_Exercise description_
Pick out the lines below that include the string "none".

_Records supplied_
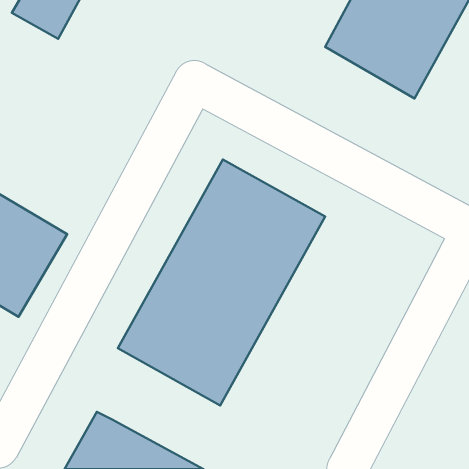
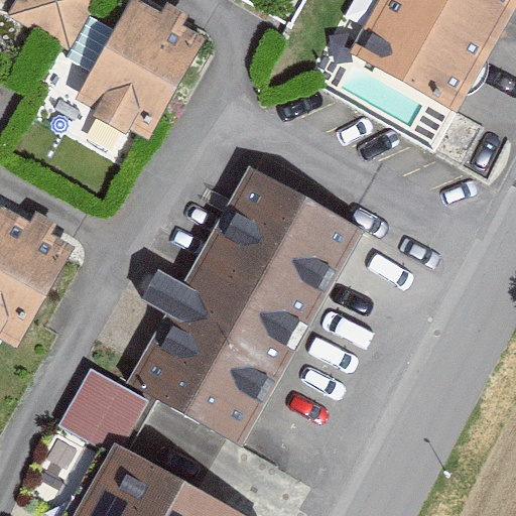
building: none -> [78,4,200,135]
building: none -> [57,368,152,459]

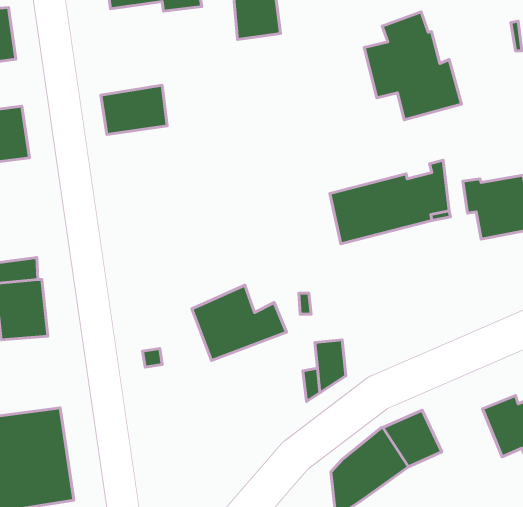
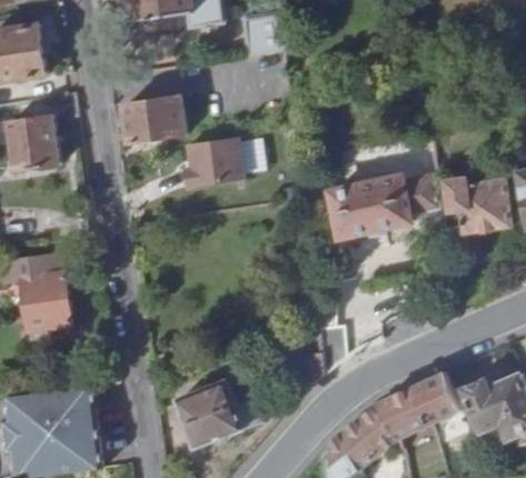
building: [364,12,461,120] -> none
building: none -> [186,135,246,186]
building: [192,285,287,360] -> [173,379,259,447]
building: none -> [411,375,460,427]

_Finished task_
building: none -> [78,4,200,135]
building: none -> [57,368,152,459]
building: [364,12,461,120] -> none
building: none -> [186,135,246,186]
building: none -> [411,375,460,427]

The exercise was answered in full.